**Instructions to follow**
Only the text should come through, so restate the listing exactly and drop its images.

**Information supplied**
::::::
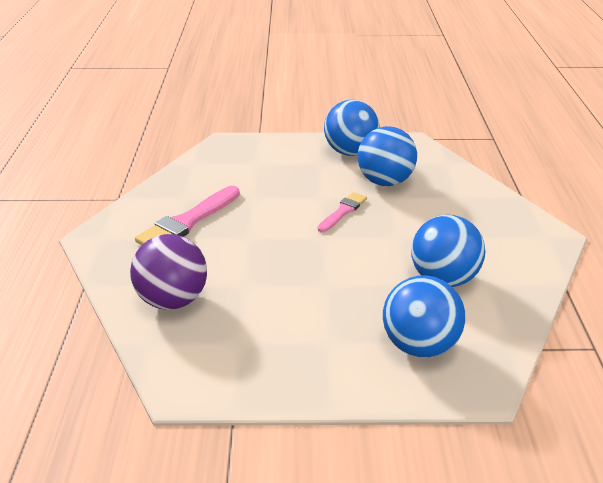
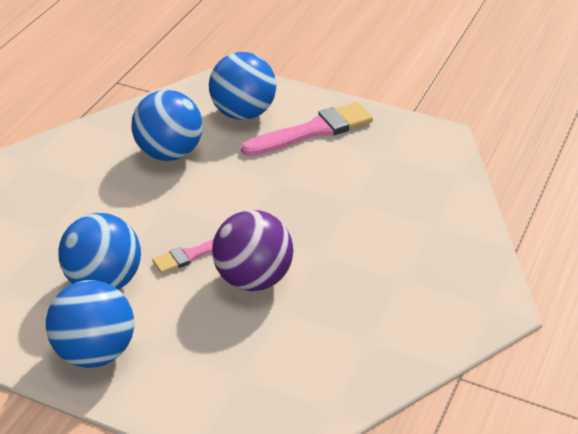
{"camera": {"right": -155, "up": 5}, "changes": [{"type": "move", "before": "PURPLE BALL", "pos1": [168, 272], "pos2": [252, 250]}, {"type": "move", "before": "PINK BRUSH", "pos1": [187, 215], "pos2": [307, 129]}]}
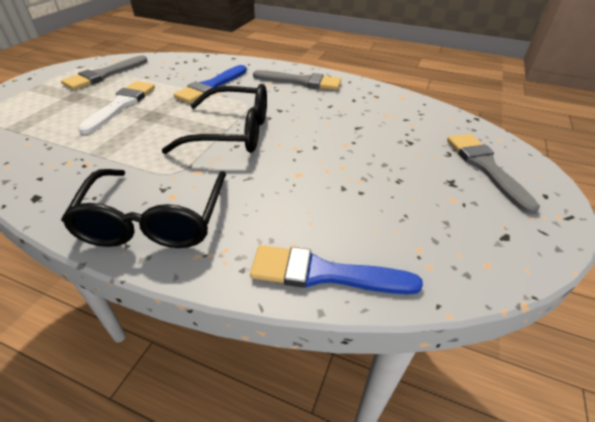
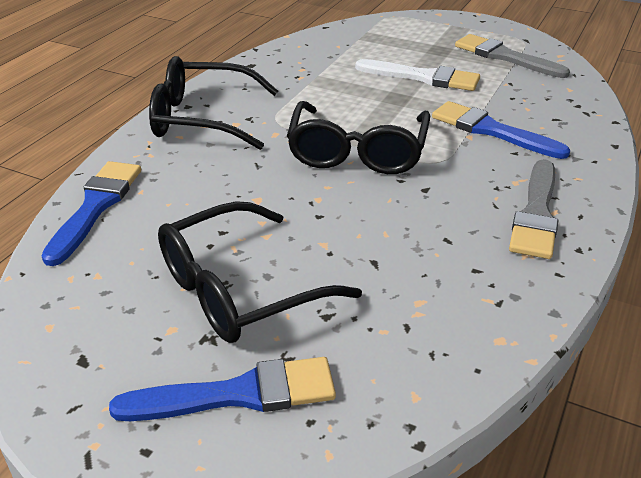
{"camera": {"right": 95, "up": -5}, "changes": [{"type": "recolor", "before": "GREY BRUSH", "after": "BLUE BRUSH", "pos1": [493, 174], "pos2": [222, 389]}, {"type": "insert", "after": "BLACK GLASSES", "pos2": [260, 272]}]}
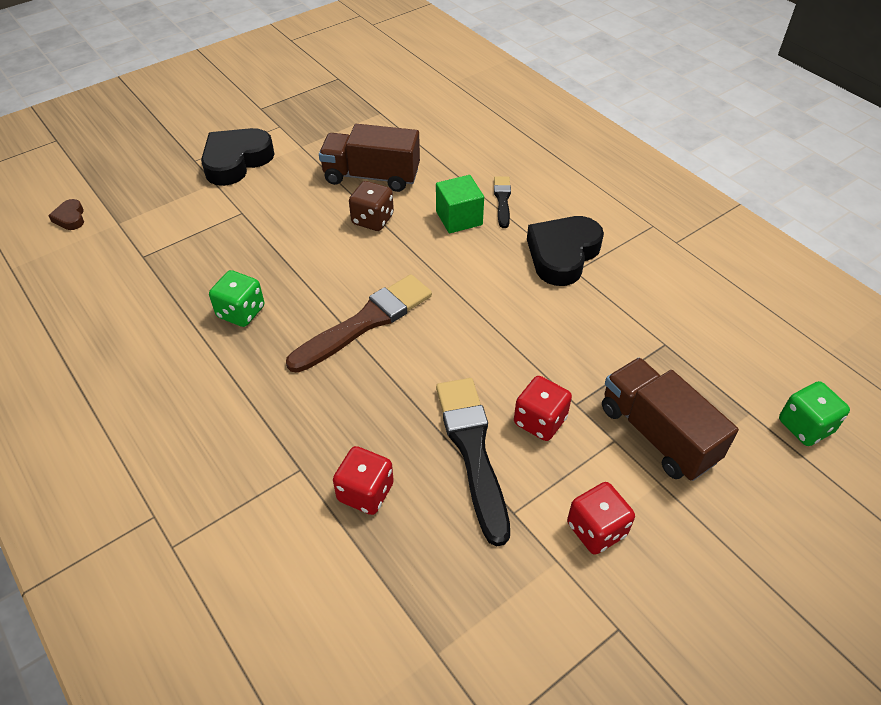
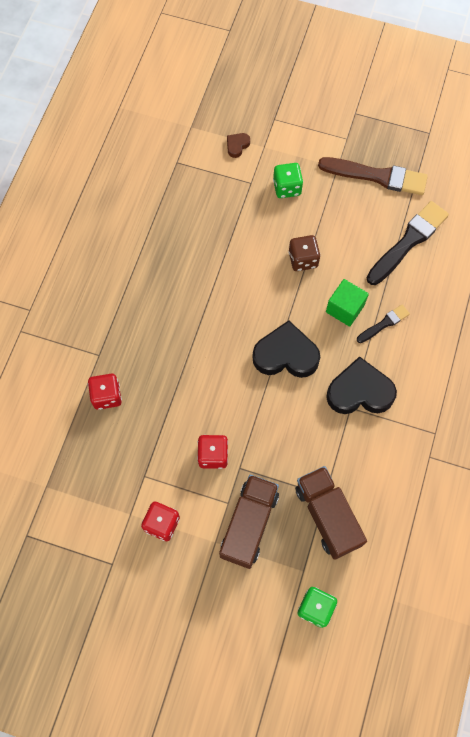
{"camera": {"right": 55, "up": 20}, "changes": [{"type": "move", "before": "BROWN HEART", "pos1": [66, 214], "pos2": [238, 145]}, {"type": "move", "before": "BLACK HEART", "pos1": [237, 157], "pos2": [286, 349]}, {"type": "move", "before": "GREEN DICE", "pos1": [236, 298], "pos2": [288, 180]}, {"type": "move", "before": "BROWN BRUSH", "pos1": [359, 323], "pos2": [373, 176]}, {"type": "move", "before": "BROWN TRUCK", "pos1": [369, 158], "pos2": [331, 513]}, {"type": "move", "before": "BLACK BRUSH", "pos1": [473, 462], "pos2": [408, 243]}]}
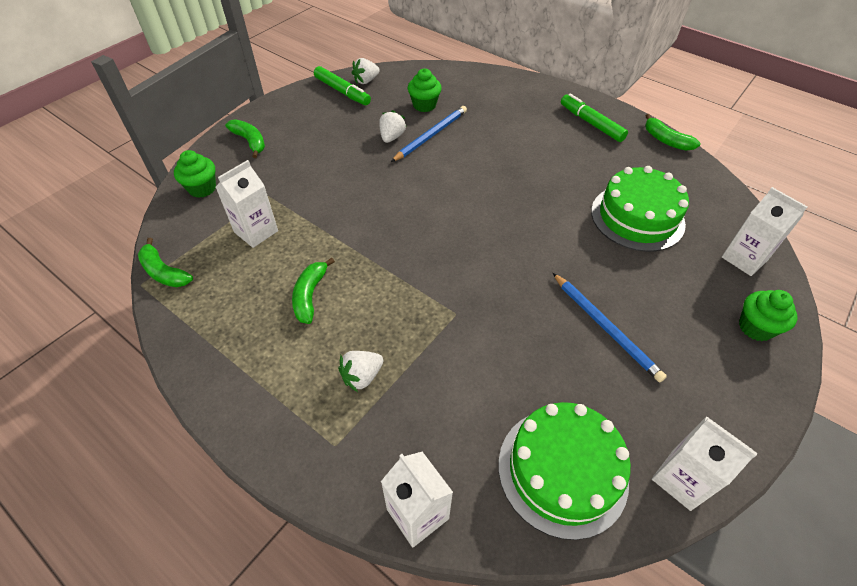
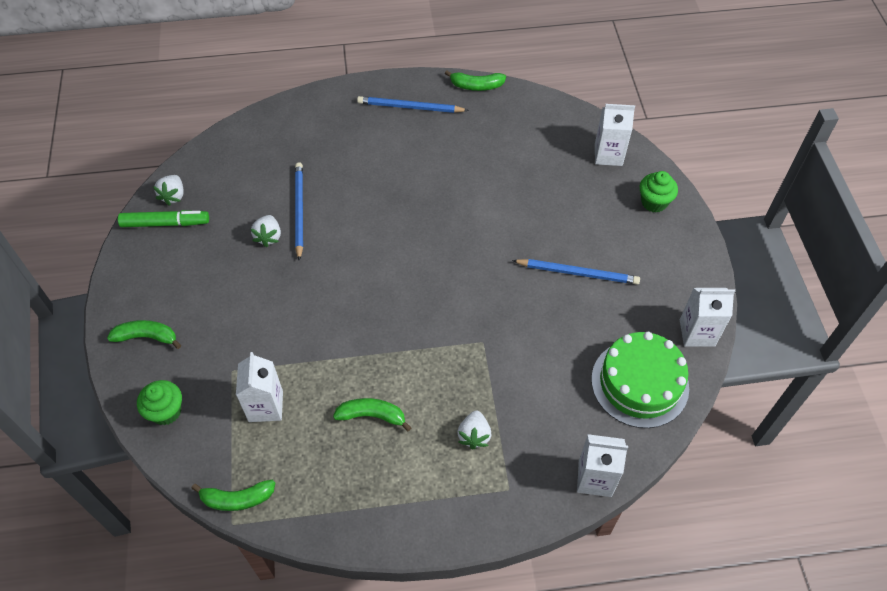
{"camera": {"right": -45, "up": 5}, "changes": [{"type": "rotate", "before": "GREEN BANANA", "pos1": [313, 291], "pos2": [372, 415], "turn": 135}, {"type": "rotate", "before": "WHITE STRAWBERRY", "pos1": [392, 126], "pos2": [266, 231], "turn": -150}, {"type": "delete", "before": "GREEN CUPCAKE", "pos1": [425, 90]}, {"type": "replace", "before": "GREEN MARKER", "after": "BLUE PENCIL", "pos1": [594, 117], "pos2": [413, 104]}, {"type": "delete", "before": "GREEN CAKE", "pos1": [640, 209]}]}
::::::
**Result of the task**
{"camera": {"right": -155, "up": 5}, "changes": [{"type": "move", "before": "PURPLE BALL", "pos1": [168, 272], "pos2": [252, 250]}, {"type": "move", "before": "PINK BRUSH", "pos1": [187, 215], "pos2": [307, 129]}]}
{"camera": {"right": 95, "up": -5}, "changes": [{"type": "recolor", "before": "GREY BRUSH", "after": "BLUE BRUSH", "pos1": [493, 174], "pos2": [222, 389]}, {"type": "insert", "after": "BLACK GLASSES", "pos2": [260, 272]}]}
{"camera": {"right": 55, "up": 20}, "changes": [{"type": "move", "before": "BROWN HEART", "pos1": [66, 214], "pos2": [238, 145]}, {"type": "move", "before": "BLACK HEART", "pos1": [237, 157], "pos2": [286, 349]}, {"type": "move", "before": "GREEN DICE", "pos1": [236, 298], "pos2": [288, 180]}, {"type": "move", "before": "BROWN BRUSH", "pos1": [359, 323], "pos2": [373, 176]}, {"type": "move", "before": "BROWN TRUCK", "pos1": [369, 158], "pos2": [331, 513]}, {"type": "move", "before": "BLACK BRUSH", "pos1": [473, 462], "pos2": [408, 243]}]}
{"camera": {"right": -45, "up": 5}, "changes": [{"type": "rotate", "before": "GREEN BANANA", "pos1": [313, 291], "pos2": [372, 415], "turn": 135}, {"type": "rotate", "before": "WHITE STRAWBERRY", "pos1": [392, 126], "pos2": [266, 231], "turn": -150}, {"type": "delete", "before": "GREEN CUPCAKE", "pos1": [425, 90]}, {"type": "replace", "before": "GREEN MARKER", "after": "BLUE PENCIL", "pos1": [594, 117], "pos2": [413, 104]}, {"type": "delete", "before": "GREEN CAKE", "pos1": [640, 209]}]}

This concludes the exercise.